Only the pictures should be left out; repeat the rest of the data exactly.

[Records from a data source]

************

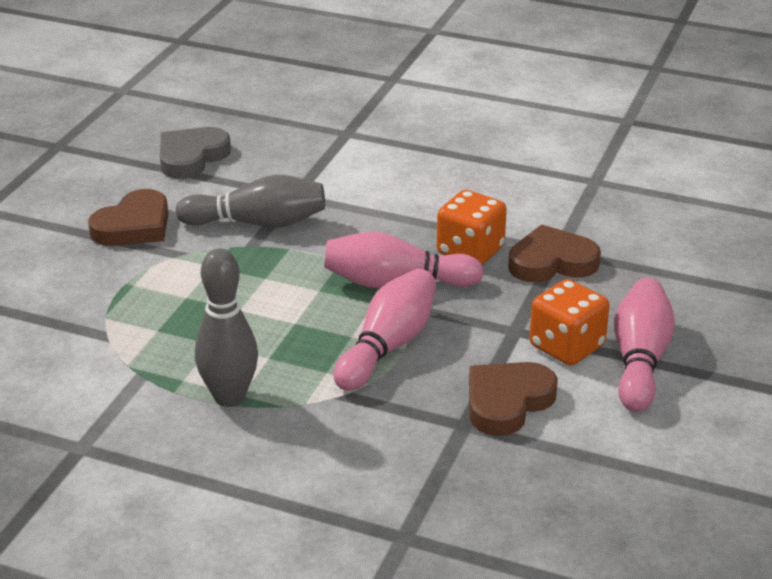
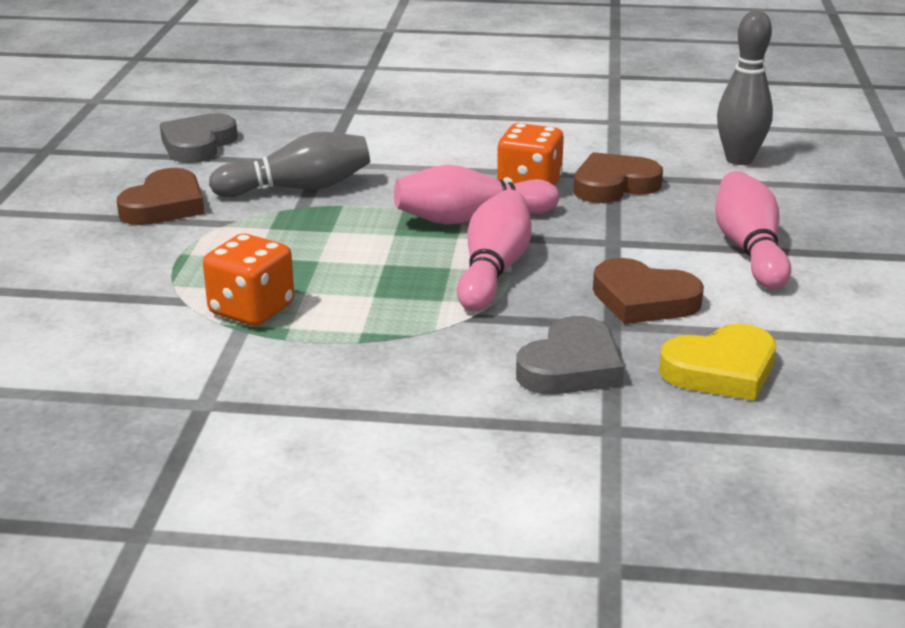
camera: 15 degrees left, 5 degrees down
(229, 397) = (350, 335): grey bowling pin -> grey bowling pin (739, 159)
(403, 464) = (571, 366): none -> grey heart
(507, 402) = (643, 300): brown heart -> brown heart turned 90 degrees counterclockwise
(535, 492) = (721, 370): none -> yellow heart
(566, 346) = (672, 248): orange dice -> orange dice (251, 310)

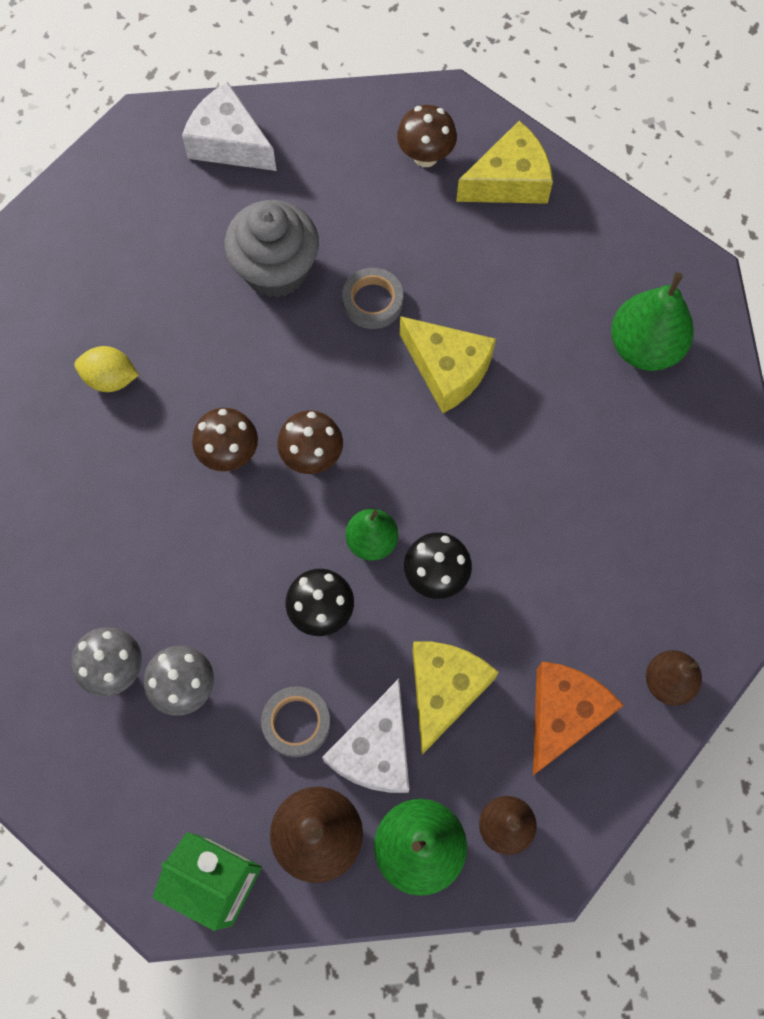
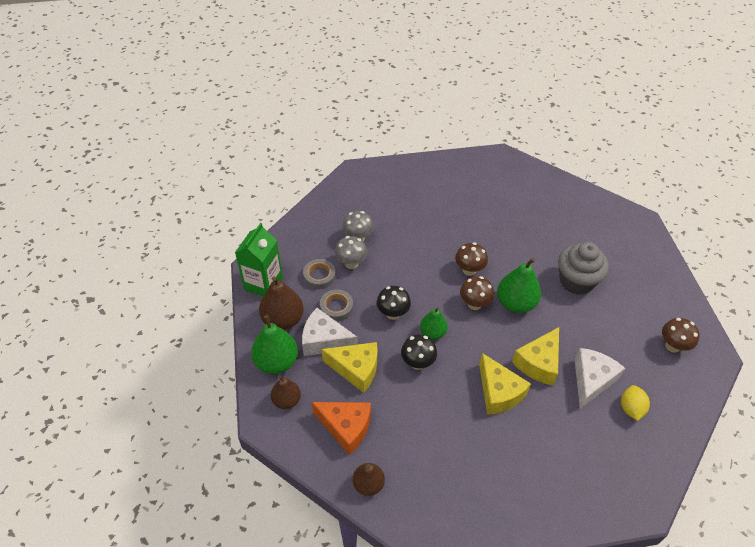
camera: 85 degrees right, 20 degrees down
(110, 378) = (498, 222): yellow lemon -> yellow lemon (631, 408)
(229, 143) = (645, 255): white cheese -> white cheese (591, 380)
(372, 301) = (570, 325): grey tape -> grey tape (319, 276)
(509, 181) = (673, 391): yellow cheese -> yellow cheese (498, 392)
(644, 347) = (582, 471): green pear -> green pear (515, 303)

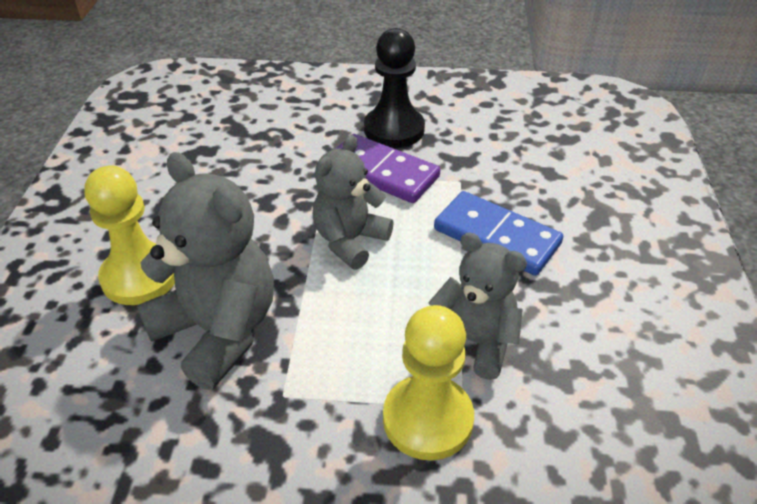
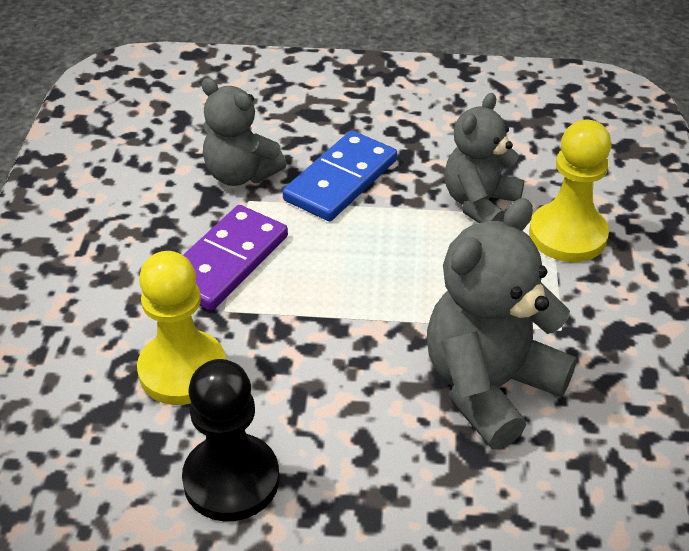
camera: 90 degrees left, 0 degrees up
(140, 276) = (412, 474): yellow pawn -> yellow pawn (182, 370)
(350, 241) = (347, 287): grey teddy bear -> grey teddy bear (241, 174)
(394, 129) = (138, 250): black pawn -> black pawn (231, 480)

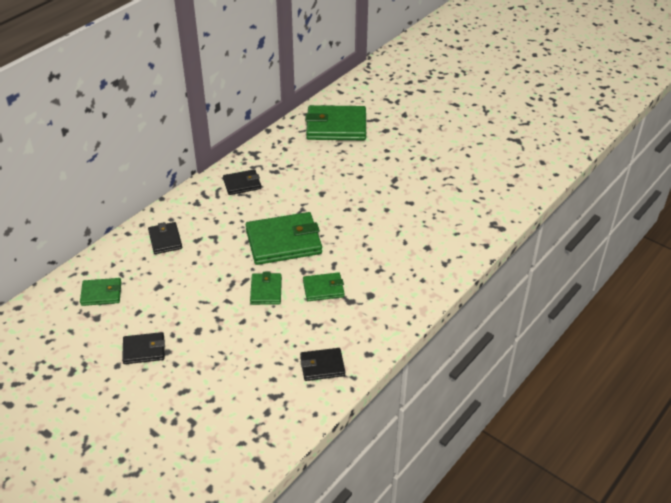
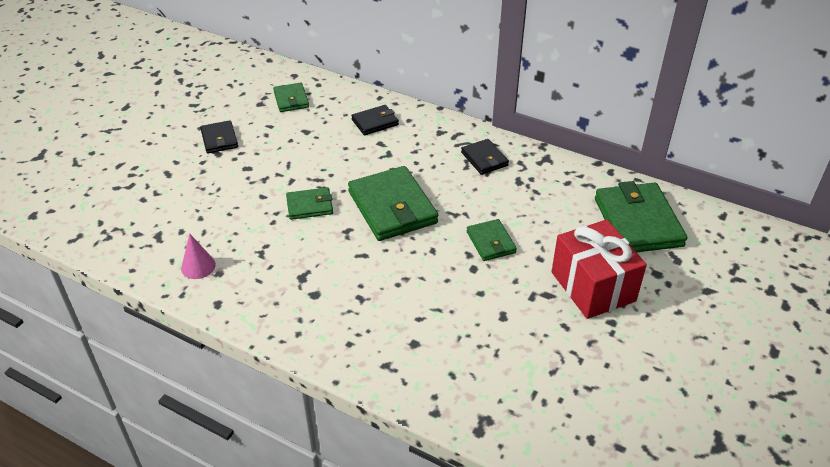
camera: 80 degrees right, 0 degrees up
(322, 366) = (198, 266): black wallet -> pink cone
(323, 289) = (319, 251): green wallet -> green wallet (491, 242)
(391, 158) = (593, 286): none -> red gift

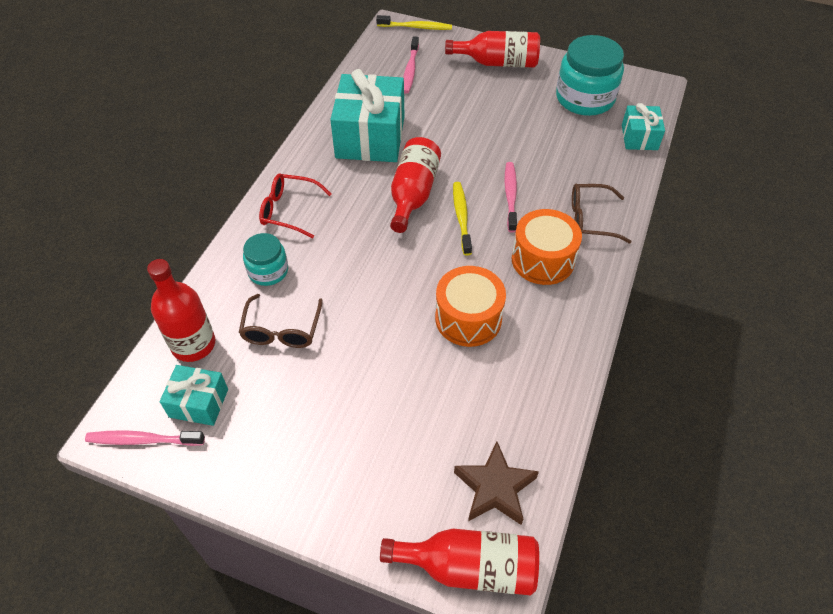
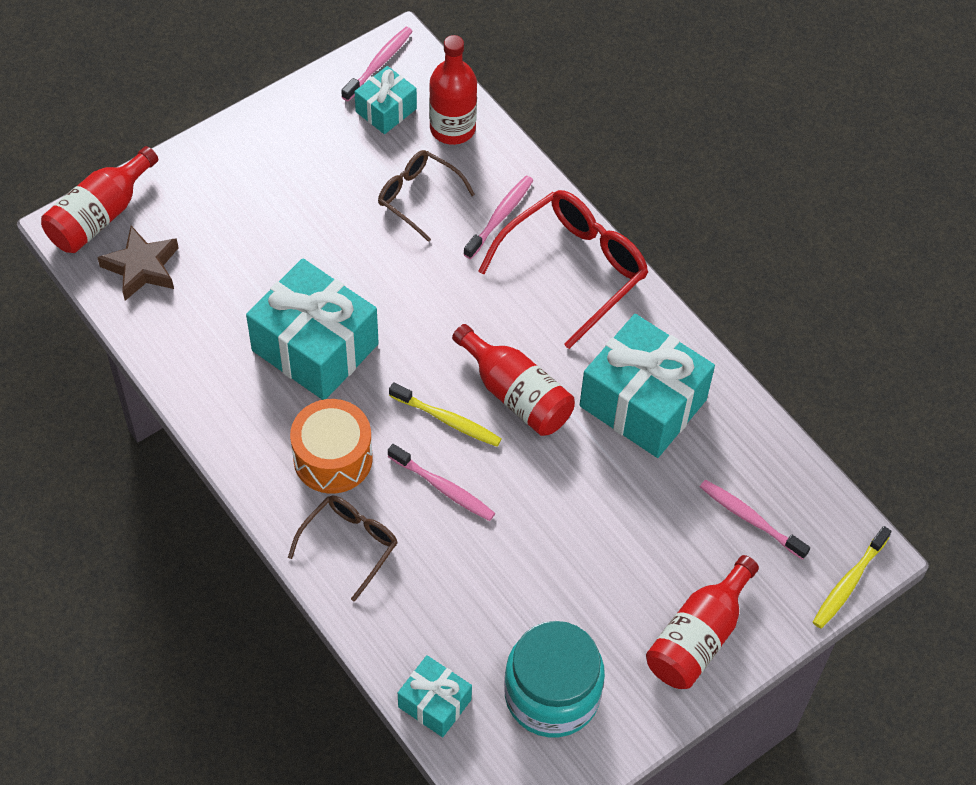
camera: 120 degrees right, 5 degrees up
(268, 271) = (500, 217): turquoise jar -> pink toothbrush
(289, 210) = (573, 270): red glasses -> red glasses, size x1.66
(468, 318) = (315, 347): orange drum -> turquoise gift

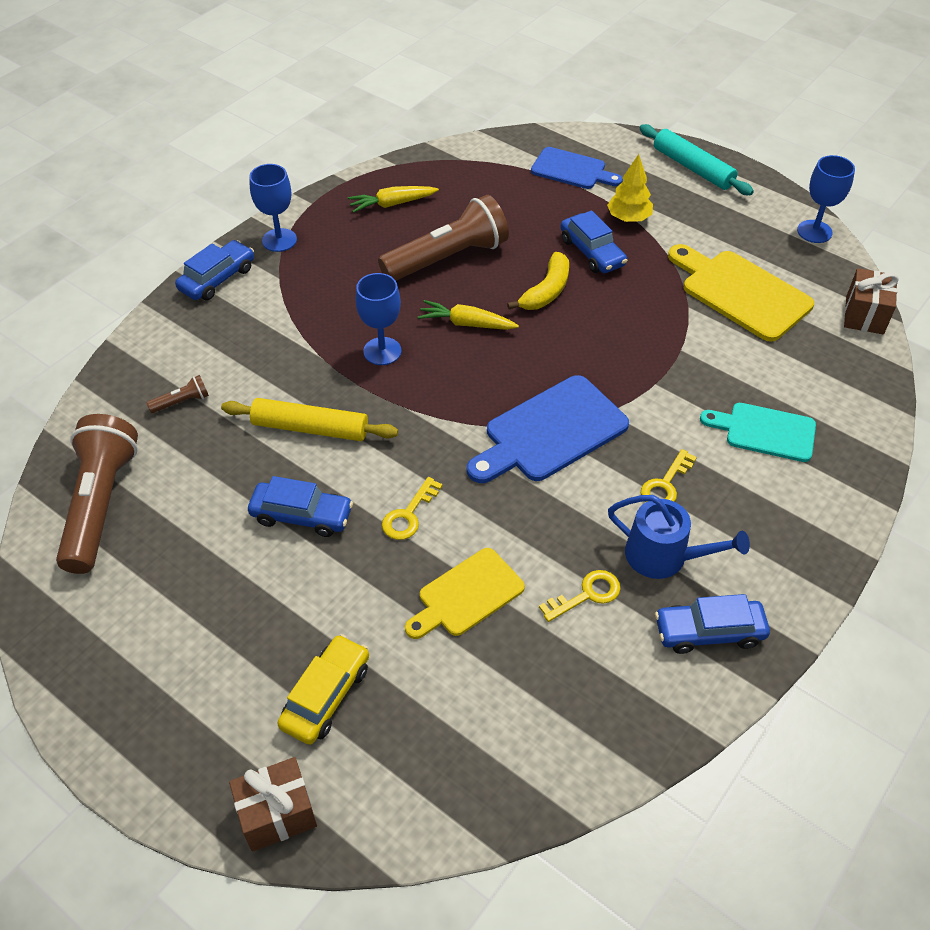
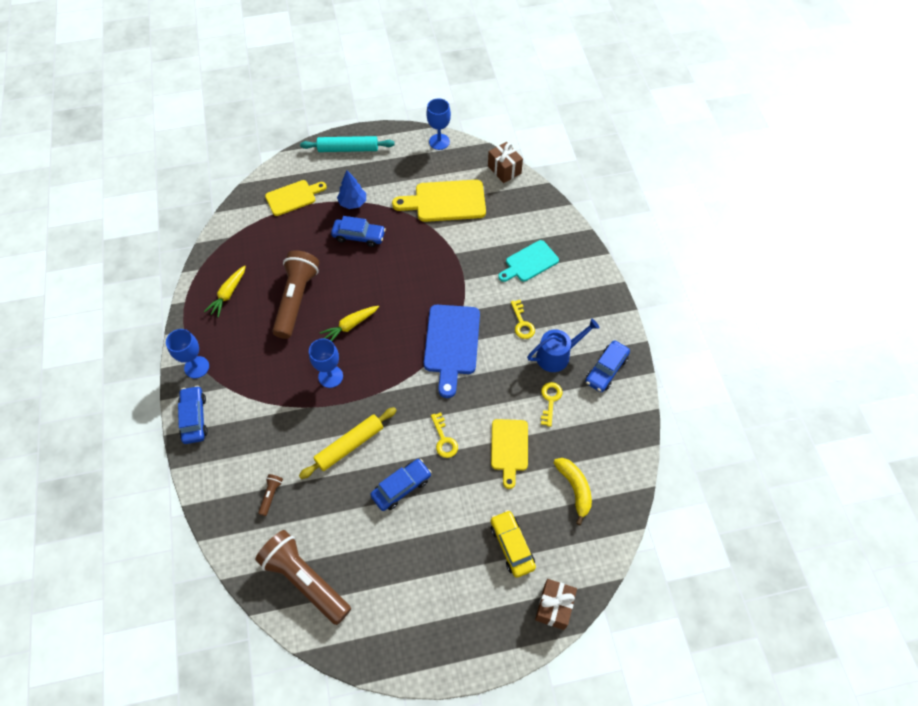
camera: 50 degrees left, 10 degrees up
(546, 291) = (364, 276): yellow banana -> yellow banana (575, 489)
(572, 170) = (293, 197): blue cutting board -> yellow cutting board
(628, 218) = (353, 203): yellow tree -> blue tree

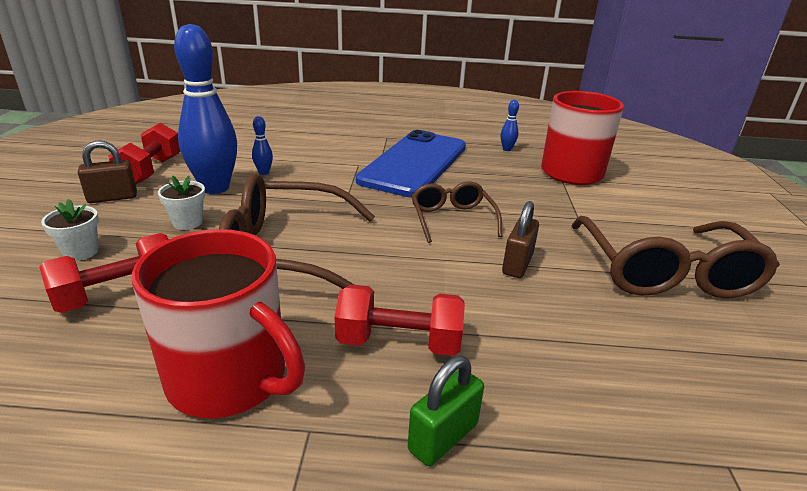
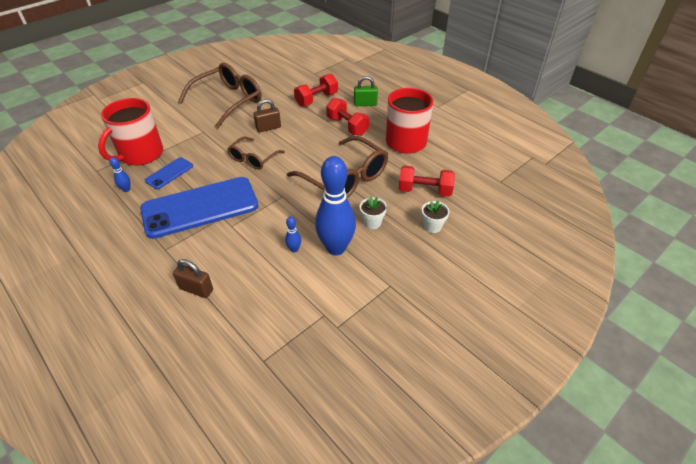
camera: 135 degrees left, 15 degrees up
(112, 198) = (400, 271): brown padlock -> brown padlock (196, 289)
(151, 171) = (361, 294): red dumbbell -> red dumbbell (316, 99)
(504, 171) = (169, 173): none -> blue phone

************

** Task answer **
camera: 15 degrees left, 5 degrees down
(229, 397) = (350, 335): grey bowling pin -> grey bowling pin (739, 159)
(403, 464) = (571, 366): none -> grey heart
(507, 402) = (643, 300): brown heart -> brown heart turned 90 degrees counterclockwise
(535, 492) = (721, 370): none -> yellow heart
(566, 346) = (672, 248): orange dice -> orange dice (251, 310)

camera: 85 degrees right, 20 degrees down
(110, 378) = (498, 222): yellow lemon -> yellow lemon (631, 408)
(229, 143) = (645, 255): white cheese -> white cheese (591, 380)
(372, 301) = (570, 325): grey tape -> grey tape (319, 276)
(509, 181) = (673, 391): yellow cheese -> yellow cheese (498, 392)
(644, 347) = (582, 471): green pear -> green pear (515, 303)

camera: 90 degrees left, 0 degrees up
(140, 276) = (412, 474): yellow pawn -> yellow pawn (182, 370)
(350, 241) = (347, 287): grey teddy bear -> grey teddy bear (241, 174)
(394, 129) = (138, 250): black pawn -> black pawn (231, 480)

camera: 80 degrees right, 0 degrees up
(322, 366) = (198, 266): black wallet -> pink cone
(323, 289) = (319, 251): green wallet -> green wallet (491, 242)
(391, 158) = (593, 286): none -> red gift

camera: 120 degrees right, 5 degrees up
(268, 271) = (500, 217): turquoise jar -> pink toothbrush
(289, 210) = (573, 270): red glasses -> red glasses, size x1.66
(468, 318) = (315, 347): orange drum -> turquoise gift

camera: 50 degrees left, 10 degrees up
(546, 291) = (364, 276): yellow banana -> yellow banana (575, 489)
(572, 170) = (293, 197): blue cutting board -> yellow cutting board
(628, 218) = (353, 203): yellow tree -> blue tree

camera: 135 degrees left, 15 degrees up
(112, 198) = (400, 271): brown padlock -> brown padlock (196, 289)
(151, 171) = (361, 294): red dumbbell -> red dumbbell (316, 99)
(504, 171) = (169, 173): none -> blue phone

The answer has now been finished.